Records to process: Begin

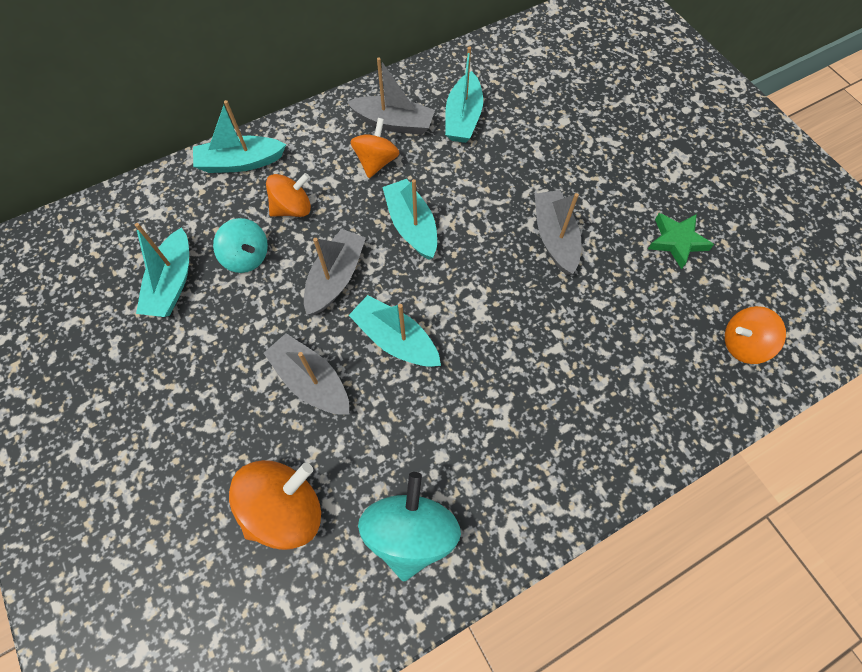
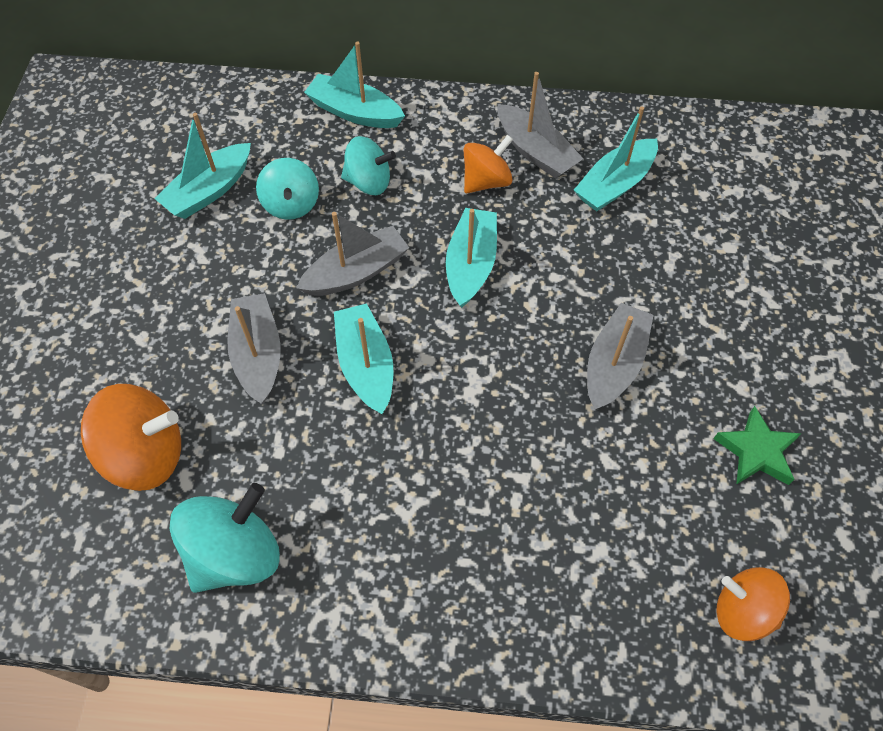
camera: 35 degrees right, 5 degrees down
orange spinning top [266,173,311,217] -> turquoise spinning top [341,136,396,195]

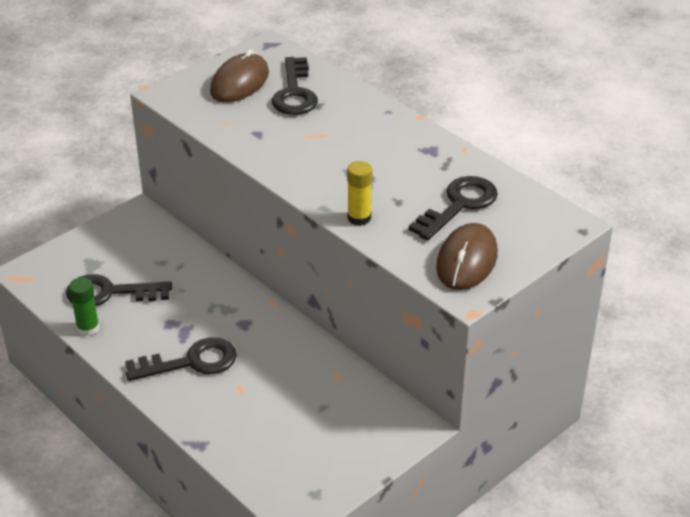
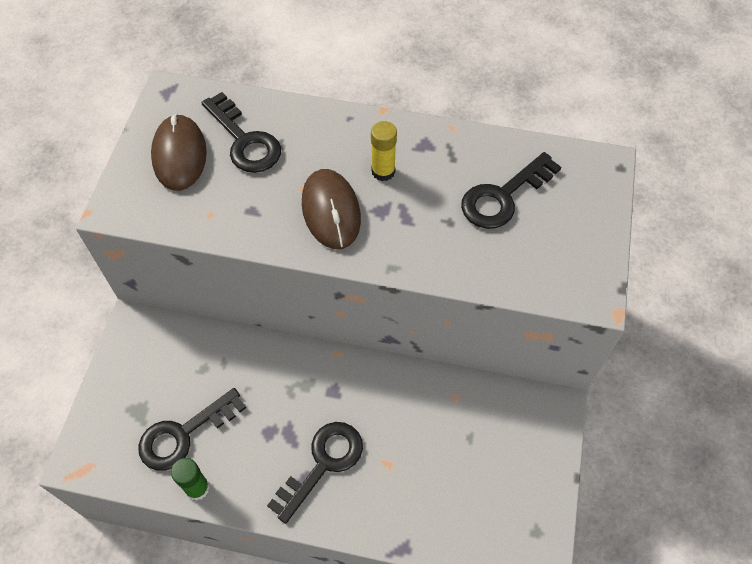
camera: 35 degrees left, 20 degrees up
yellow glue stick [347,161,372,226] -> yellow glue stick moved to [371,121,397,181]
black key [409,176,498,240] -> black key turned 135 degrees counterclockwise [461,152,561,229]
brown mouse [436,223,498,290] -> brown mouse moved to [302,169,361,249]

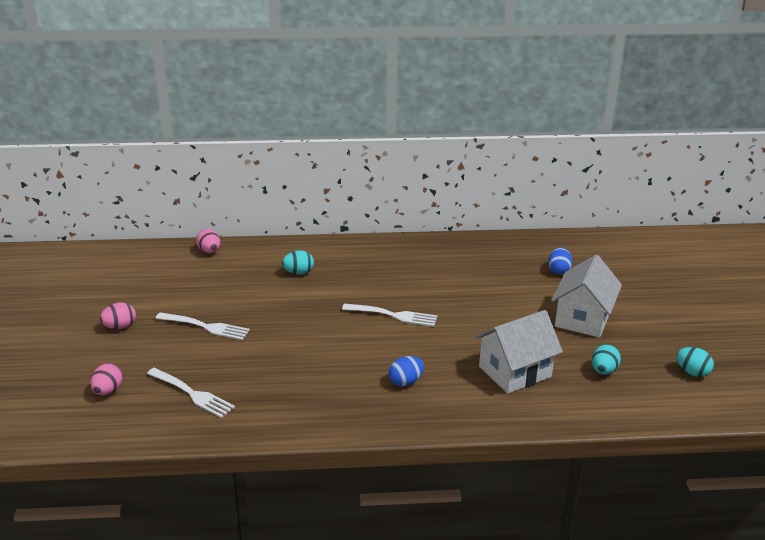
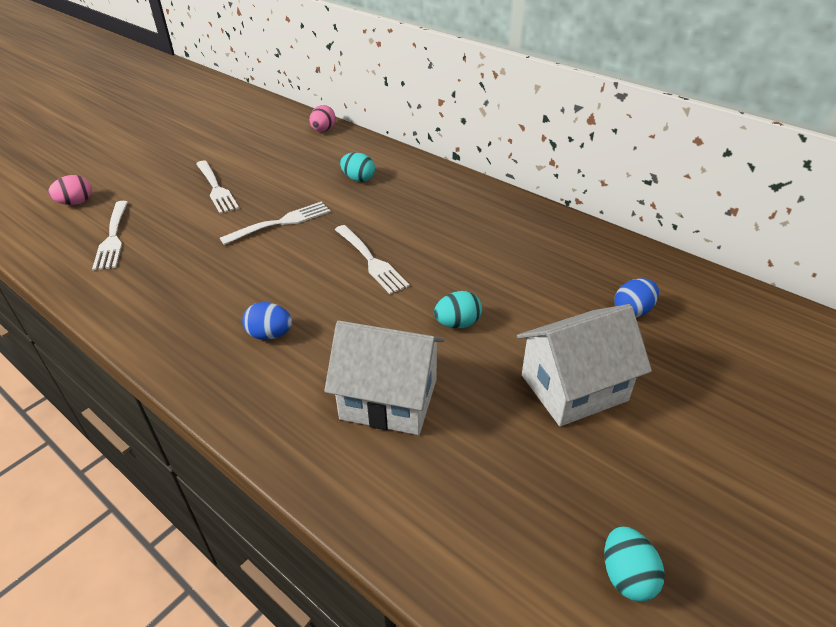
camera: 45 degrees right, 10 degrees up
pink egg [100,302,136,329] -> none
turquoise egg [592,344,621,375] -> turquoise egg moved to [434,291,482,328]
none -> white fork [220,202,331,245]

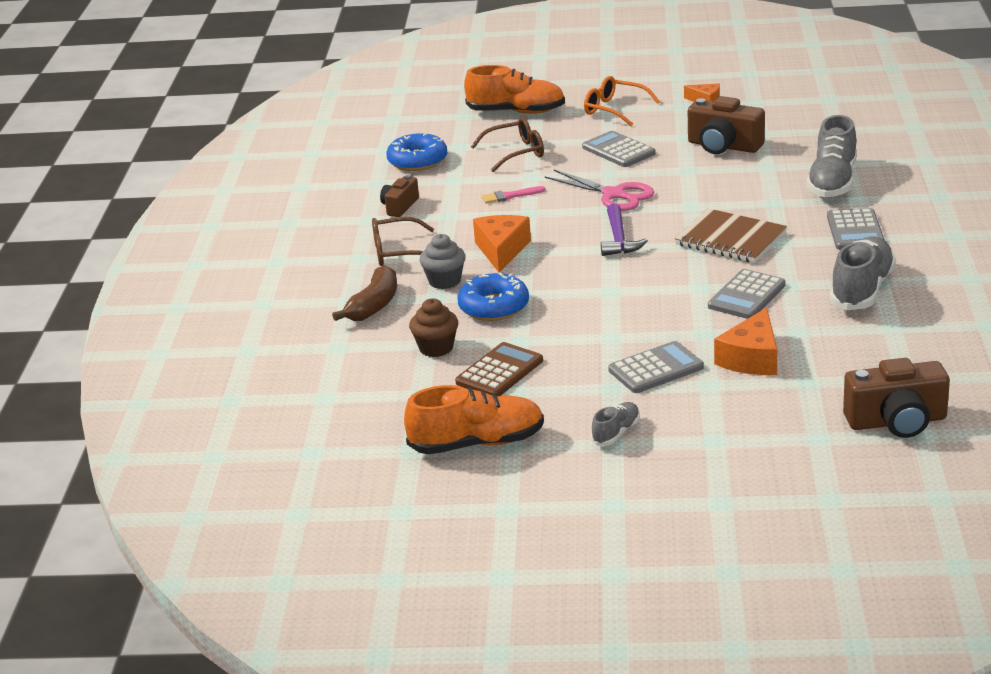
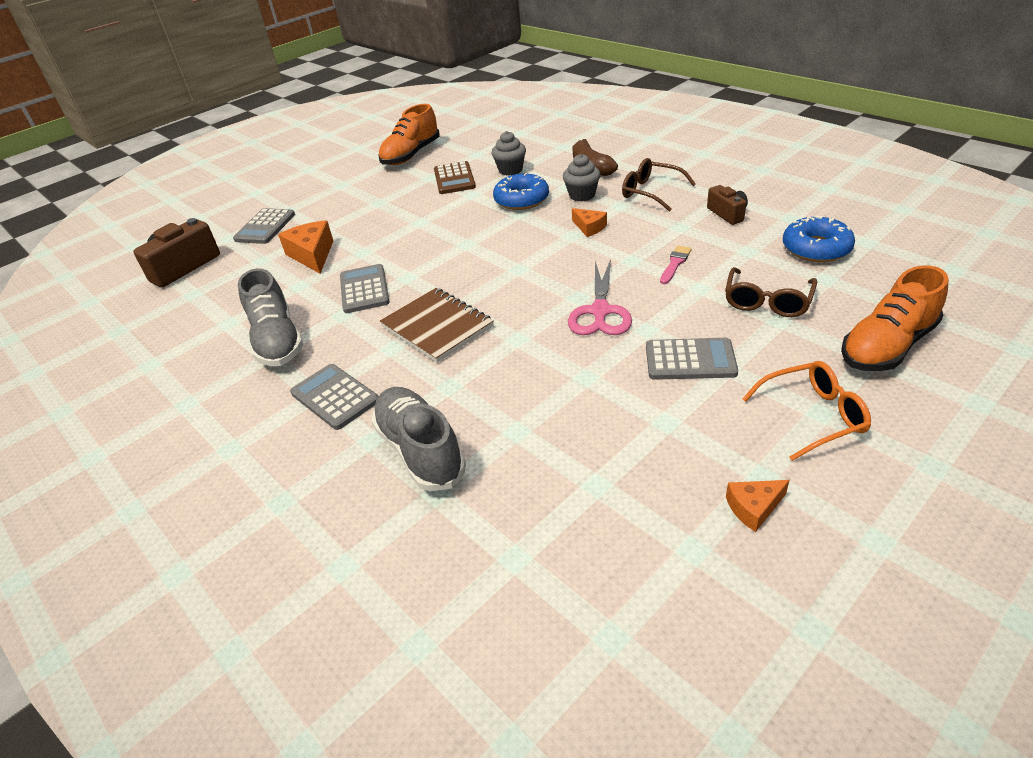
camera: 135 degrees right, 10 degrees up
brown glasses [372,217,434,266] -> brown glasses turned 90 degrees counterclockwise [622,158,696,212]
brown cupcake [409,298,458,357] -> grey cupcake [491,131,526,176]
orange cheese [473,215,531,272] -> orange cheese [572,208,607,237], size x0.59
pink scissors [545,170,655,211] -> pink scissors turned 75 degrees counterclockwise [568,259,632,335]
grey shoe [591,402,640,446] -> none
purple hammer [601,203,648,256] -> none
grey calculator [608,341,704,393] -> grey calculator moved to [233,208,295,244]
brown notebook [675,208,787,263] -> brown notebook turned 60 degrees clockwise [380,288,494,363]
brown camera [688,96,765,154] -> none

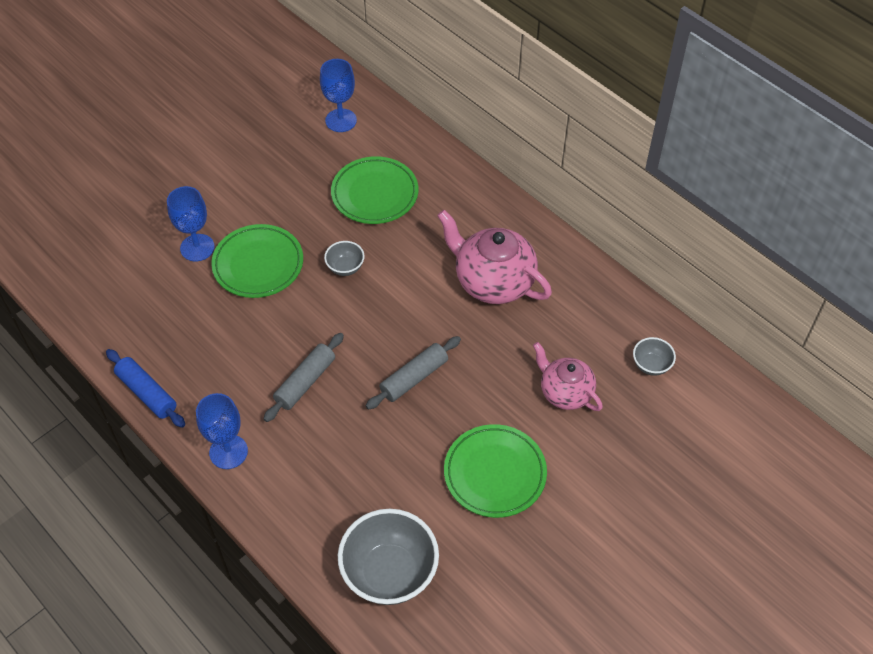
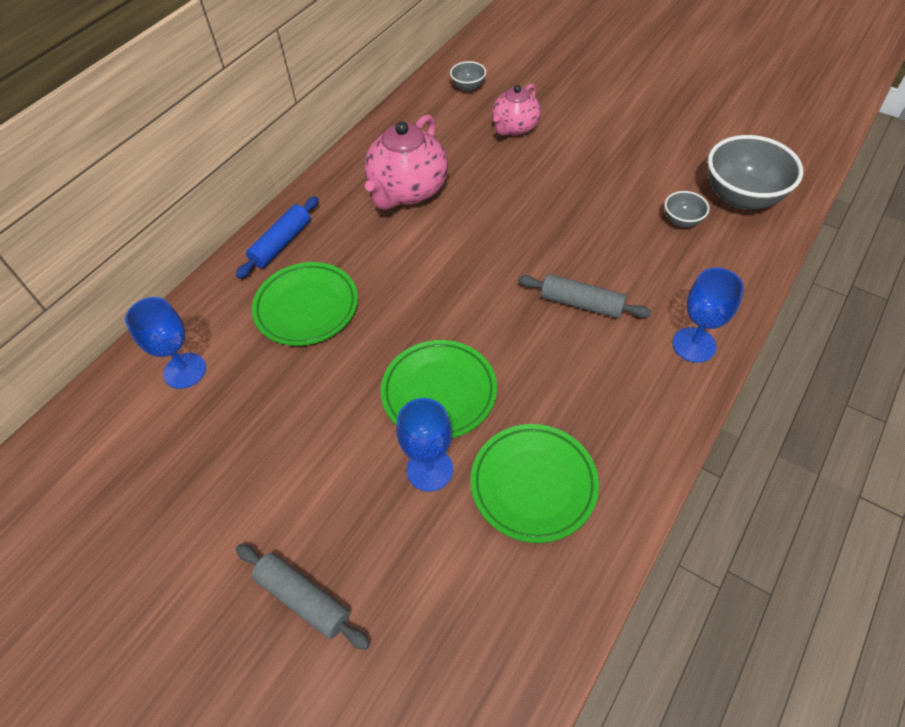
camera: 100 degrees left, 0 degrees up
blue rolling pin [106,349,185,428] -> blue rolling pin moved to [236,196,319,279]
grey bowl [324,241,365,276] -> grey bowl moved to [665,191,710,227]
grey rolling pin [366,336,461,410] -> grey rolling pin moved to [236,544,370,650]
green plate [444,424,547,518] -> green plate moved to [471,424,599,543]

Records to process: End

Exercise brief -> Reproduce exactly and only the lines from the line that contains "none -> white fork [220,202,331,245]" to the end of the data above, both ends included. No pictures go in the copy.

Solved problem ->
none -> white fork [220,202,331,245]

camera: 135 degrees right, 10 degrees up
brown glasses [372,217,434,266] -> brown glasses turned 90 degrees counterclockwise [622,158,696,212]
brown cupcake [409,298,458,357] -> grey cupcake [491,131,526,176]
orange cheese [473,215,531,272] -> orange cheese [572,208,607,237], size x0.59
pink scissors [545,170,655,211] -> pink scissors turned 75 degrees counterclockwise [568,259,632,335]
grey shoe [591,402,640,446] -> none
purple hammer [601,203,648,256] -> none
grey calculator [608,341,704,393] -> grey calculator moved to [233,208,295,244]
brown notebook [675,208,787,263] -> brown notebook turned 60 degrees clockwise [380,288,494,363]
brown camera [688,96,765,154] -> none

camera: 100 degrees left, 0 degrees up
blue rolling pin [106,349,185,428] -> blue rolling pin moved to [236,196,319,279]
grey bowl [324,241,365,276] -> grey bowl moved to [665,191,710,227]
grey rolling pin [366,336,461,410] -> grey rolling pin moved to [236,544,370,650]
green plate [444,424,547,518] -> green plate moved to [471,424,599,543]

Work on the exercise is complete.